Data extract:
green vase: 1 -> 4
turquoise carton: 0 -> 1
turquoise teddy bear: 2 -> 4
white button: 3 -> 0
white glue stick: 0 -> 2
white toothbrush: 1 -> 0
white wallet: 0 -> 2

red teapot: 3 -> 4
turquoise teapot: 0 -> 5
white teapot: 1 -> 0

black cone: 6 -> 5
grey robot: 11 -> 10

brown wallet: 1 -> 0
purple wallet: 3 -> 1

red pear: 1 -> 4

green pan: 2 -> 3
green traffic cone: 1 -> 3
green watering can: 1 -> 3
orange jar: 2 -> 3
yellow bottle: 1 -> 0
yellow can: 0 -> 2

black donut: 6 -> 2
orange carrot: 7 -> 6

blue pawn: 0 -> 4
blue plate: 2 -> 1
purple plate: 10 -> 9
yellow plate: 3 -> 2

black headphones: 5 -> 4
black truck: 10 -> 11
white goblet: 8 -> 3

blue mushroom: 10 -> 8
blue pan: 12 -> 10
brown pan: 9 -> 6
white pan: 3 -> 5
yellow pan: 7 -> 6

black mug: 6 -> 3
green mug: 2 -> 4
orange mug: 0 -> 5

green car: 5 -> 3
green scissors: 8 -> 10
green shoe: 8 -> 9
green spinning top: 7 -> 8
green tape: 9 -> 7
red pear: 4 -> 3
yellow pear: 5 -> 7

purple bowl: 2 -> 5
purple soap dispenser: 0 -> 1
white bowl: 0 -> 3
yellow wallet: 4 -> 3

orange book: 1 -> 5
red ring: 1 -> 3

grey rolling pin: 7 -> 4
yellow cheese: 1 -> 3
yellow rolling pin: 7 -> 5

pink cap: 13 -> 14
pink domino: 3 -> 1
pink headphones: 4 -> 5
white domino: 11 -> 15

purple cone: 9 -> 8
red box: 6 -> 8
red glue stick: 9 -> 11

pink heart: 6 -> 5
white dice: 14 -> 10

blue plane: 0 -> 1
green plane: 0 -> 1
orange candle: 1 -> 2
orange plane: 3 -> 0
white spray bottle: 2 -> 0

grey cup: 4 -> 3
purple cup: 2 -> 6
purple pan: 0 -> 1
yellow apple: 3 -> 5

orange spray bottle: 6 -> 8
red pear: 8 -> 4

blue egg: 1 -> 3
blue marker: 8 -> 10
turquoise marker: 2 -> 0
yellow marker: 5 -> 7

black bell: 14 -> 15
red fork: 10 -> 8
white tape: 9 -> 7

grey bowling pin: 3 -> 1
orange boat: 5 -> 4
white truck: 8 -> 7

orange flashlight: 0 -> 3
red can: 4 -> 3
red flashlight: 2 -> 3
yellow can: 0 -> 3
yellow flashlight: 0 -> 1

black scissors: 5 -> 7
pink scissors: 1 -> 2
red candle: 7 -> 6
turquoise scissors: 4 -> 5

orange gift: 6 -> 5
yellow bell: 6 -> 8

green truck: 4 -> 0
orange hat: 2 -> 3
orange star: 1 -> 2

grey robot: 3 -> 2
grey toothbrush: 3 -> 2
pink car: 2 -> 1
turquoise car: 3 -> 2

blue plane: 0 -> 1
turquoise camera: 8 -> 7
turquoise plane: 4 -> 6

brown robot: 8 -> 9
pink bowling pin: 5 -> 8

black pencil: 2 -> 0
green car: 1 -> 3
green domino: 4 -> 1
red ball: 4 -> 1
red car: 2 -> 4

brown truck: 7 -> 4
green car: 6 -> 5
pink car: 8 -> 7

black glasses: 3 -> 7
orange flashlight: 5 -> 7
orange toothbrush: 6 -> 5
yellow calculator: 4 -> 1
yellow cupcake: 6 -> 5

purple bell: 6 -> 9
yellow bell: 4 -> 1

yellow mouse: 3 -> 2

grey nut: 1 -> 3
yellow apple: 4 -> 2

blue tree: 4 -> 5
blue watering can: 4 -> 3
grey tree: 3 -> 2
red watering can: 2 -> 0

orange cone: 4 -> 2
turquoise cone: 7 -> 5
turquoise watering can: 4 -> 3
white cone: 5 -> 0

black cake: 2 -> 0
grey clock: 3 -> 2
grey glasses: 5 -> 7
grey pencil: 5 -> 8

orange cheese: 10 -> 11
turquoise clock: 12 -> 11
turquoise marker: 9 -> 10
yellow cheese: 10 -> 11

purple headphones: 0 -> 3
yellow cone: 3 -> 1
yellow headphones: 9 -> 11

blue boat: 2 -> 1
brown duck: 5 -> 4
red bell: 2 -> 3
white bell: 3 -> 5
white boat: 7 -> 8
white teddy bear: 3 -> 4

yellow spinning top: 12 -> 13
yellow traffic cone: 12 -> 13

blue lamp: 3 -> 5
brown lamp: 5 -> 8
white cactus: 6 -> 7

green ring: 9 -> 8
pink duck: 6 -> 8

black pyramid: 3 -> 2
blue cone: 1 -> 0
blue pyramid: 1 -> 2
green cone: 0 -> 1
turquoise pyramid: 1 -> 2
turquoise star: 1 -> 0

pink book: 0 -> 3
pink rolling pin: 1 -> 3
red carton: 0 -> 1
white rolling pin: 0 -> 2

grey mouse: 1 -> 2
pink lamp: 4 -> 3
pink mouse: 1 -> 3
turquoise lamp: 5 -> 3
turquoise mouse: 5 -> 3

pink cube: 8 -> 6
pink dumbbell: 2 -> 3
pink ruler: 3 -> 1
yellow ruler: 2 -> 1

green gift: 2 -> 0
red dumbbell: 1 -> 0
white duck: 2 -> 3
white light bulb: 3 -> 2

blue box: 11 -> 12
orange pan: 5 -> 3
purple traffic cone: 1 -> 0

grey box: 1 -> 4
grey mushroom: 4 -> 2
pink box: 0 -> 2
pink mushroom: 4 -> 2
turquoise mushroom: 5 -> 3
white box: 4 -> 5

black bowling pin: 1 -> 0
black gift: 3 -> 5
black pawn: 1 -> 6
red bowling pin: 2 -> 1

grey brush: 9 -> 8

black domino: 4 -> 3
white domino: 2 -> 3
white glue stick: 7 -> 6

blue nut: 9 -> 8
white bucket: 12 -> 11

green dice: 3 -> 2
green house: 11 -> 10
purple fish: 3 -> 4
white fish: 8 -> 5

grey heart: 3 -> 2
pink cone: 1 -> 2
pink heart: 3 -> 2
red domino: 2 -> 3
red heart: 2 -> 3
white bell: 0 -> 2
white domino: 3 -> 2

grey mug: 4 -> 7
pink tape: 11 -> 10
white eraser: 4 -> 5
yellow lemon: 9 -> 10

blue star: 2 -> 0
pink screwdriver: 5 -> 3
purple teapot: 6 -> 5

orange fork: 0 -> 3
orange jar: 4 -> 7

Aim of the task:
Reproduce the material while keeping each line exactly as it was written.

Final answer:
green vase: 1 -> 4
turquoise carton: 0 -> 1
turquoise teddy bear: 2 -> 4
white button: 3 -> 0
white glue stick: 0 -> 2
white toothbrush: 1 -> 0
white wallet: 0 -> 2

red teapot: 3 -> 4
turquoise teapot: 0 -> 5
white teapot: 1 -> 0

black cone: 6 -> 5
grey robot: 11 -> 10

brown wallet: 1 -> 0
purple wallet: 3 -> 1

red pear: 1 -> 4

green pan: 2 -> 3
green traffic cone: 1 -> 3
green watering can: 1 -> 3
orange jar: 2 -> 3
yellow bottle: 1 -> 0
yellow can: 0 -> 2

black donut: 6 -> 2
orange carrot: 7 -> 6

blue pawn: 0 -> 4
blue plate: 2 -> 1
purple plate: 10 -> 9
yellow plate: 3 -> 2

black headphones: 5 -> 4
black truck: 10 -> 11
white goblet: 8 -> 3

blue mushroom: 10 -> 8
blue pan: 12 -> 10
brown pan: 9 -> 6
white pan: 3 -> 5
yellow pan: 7 -> 6

black mug: 6 -> 3
green mug: 2 -> 4
orange mug: 0 -> 5

green car: 5 -> 3
green scissors: 8 -> 10
green shoe: 8 -> 9
green spinning top: 7 -> 8
green tape: 9 -> 7
red pear: 4 -> 3
yellow pear: 5 -> 7

purple bowl: 2 -> 5
purple soap dispenser: 0 -> 1
white bowl: 0 -> 3
yellow wallet: 4 -> 3

orange book: 1 -> 5
red ring: 1 -> 3

grey rolling pin: 7 -> 4
yellow cheese: 1 -> 3
yellow rolling pin: 7 -> 5

pink cap: 13 -> 14
pink domino: 3 -> 1
pink headphones: 4 -> 5
white domino: 11 -> 15

purple cone: 9 -> 8
red box: 6 -> 8
red glue stick: 9 -> 11

pink heart: 6 -> 5
white dice: 14 -> 10

blue plane: 0 -> 1
green plane: 0 -> 1
orange candle: 1 -> 2
orange plane: 3 -> 0
white spray bottle: 2 -> 0

grey cup: 4 -> 3
purple cup: 2 -> 6
purple pan: 0 -> 1
yellow apple: 3 -> 5

orange spray bottle: 6 -> 8
red pear: 8 -> 4

blue egg: 1 -> 3
blue marker: 8 -> 10
turquoise marker: 2 -> 0
yellow marker: 5 -> 7

black bell: 14 -> 15
red fork: 10 -> 8
white tape: 9 -> 7

grey bowling pin: 3 -> 1
orange boat: 5 -> 4
white truck: 8 -> 7

orange flashlight: 0 -> 3
red can: 4 -> 3
red flashlight: 2 -> 3
yellow can: 0 -> 3
yellow flashlight: 0 -> 1

black scissors: 5 -> 7
pink scissors: 1 -> 2
red candle: 7 -> 6
turquoise scissors: 4 -> 5

orange gift: 6 -> 5
yellow bell: 6 -> 8

green truck: 4 -> 0
orange hat: 2 -> 3
orange star: 1 -> 2

grey robot: 3 -> 2
grey toothbrush: 3 -> 2
pink car: 2 -> 1
turquoise car: 3 -> 2

blue plane: 0 -> 1
turquoise camera: 8 -> 7
turquoise plane: 4 -> 6

brown robot: 8 -> 9
pink bowling pin: 5 -> 8

black pencil: 2 -> 0
green car: 1 -> 3
green domino: 4 -> 1
red ball: 4 -> 1
red car: 2 -> 4

brown truck: 7 -> 4
green car: 6 -> 5
pink car: 8 -> 7

black glasses: 3 -> 7
orange flashlight: 5 -> 7
orange toothbrush: 6 -> 5
yellow calculator: 4 -> 1
yellow cupcake: 6 -> 5

purple bell: 6 -> 9
yellow bell: 4 -> 1

yellow mouse: 3 -> 2

grey nut: 1 -> 3
yellow apple: 4 -> 2

blue tree: 4 -> 5
blue watering can: 4 -> 3
grey tree: 3 -> 2
red watering can: 2 -> 0

orange cone: 4 -> 2
turquoise cone: 7 -> 5
turquoise watering can: 4 -> 3
white cone: 5 -> 0

black cake: 2 -> 0
grey clock: 3 -> 2
grey glasses: 5 -> 7
grey pencil: 5 -> 8

orange cheese: 10 -> 11
turquoise clock: 12 -> 11
turquoise marker: 9 -> 10
yellow cheese: 10 -> 11

purple headphones: 0 -> 3
yellow cone: 3 -> 1
yellow headphones: 9 -> 11

blue boat: 2 -> 1
brown duck: 5 -> 4
red bell: 2 -> 3
white bell: 3 -> 5
white boat: 7 -> 8
white teddy bear: 3 -> 4

yellow spinning top: 12 -> 13
yellow traffic cone: 12 -> 13

blue lamp: 3 -> 5
brown lamp: 5 -> 8
white cactus: 6 -> 7

green ring: 9 -> 8
pink duck: 6 -> 8

black pyramid: 3 -> 2
blue cone: 1 -> 0
blue pyramid: 1 -> 2
green cone: 0 -> 1
turquoise pyramid: 1 -> 2
turquoise star: 1 -> 0

pink book: 0 -> 3
pink rolling pin: 1 -> 3
red carton: 0 -> 1
white rolling pin: 0 -> 2

grey mouse: 1 -> 2
pink lamp: 4 -> 3
pink mouse: 1 -> 3
turquoise lamp: 5 -> 3
turquoise mouse: 5 -> 3

pink cube: 8 -> 6
pink dumbbell: 2 -> 3
pink ruler: 3 -> 1
yellow ruler: 2 -> 1

green gift: 2 -> 0
red dumbbell: 1 -> 0
white duck: 2 -> 3
white light bulb: 3 -> 2

blue box: 11 -> 12
orange pan: 5 -> 3
purple traffic cone: 1 -> 0

grey box: 1 -> 4
grey mushroom: 4 -> 2
pink box: 0 -> 2
pink mushroom: 4 -> 2
turquoise mushroom: 5 -> 3
white box: 4 -> 5

black bowling pin: 1 -> 0
black gift: 3 -> 5
black pawn: 1 -> 6
red bowling pin: 2 -> 1

grey brush: 9 -> 8

black domino: 4 -> 3
white domino: 2 -> 3
white glue stick: 7 -> 6

blue nut: 9 -> 8
white bucket: 12 -> 11

green dice: 3 -> 2
green house: 11 -> 10
purple fish: 3 -> 4
white fish: 8 -> 5

grey heart: 3 -> 2
pink cone: 1 -> 2
pink heart: 3 -> 2
red domino: 2 -> 3
red heart: 2 -> 3
white bell: 0 -> 2
white domino: 3 -> 2

grey mug: 4 -> 7
pink tape: 11 -> 10
white eraser: 4 -> 5
yellow lemon: 9 -> 10

blue star: 2 -> 0
pink screwdriver: 5 -> 3
purple teapot: 6 -> 5

orange fork: 0 -> 3
orange jar: 4 -> 7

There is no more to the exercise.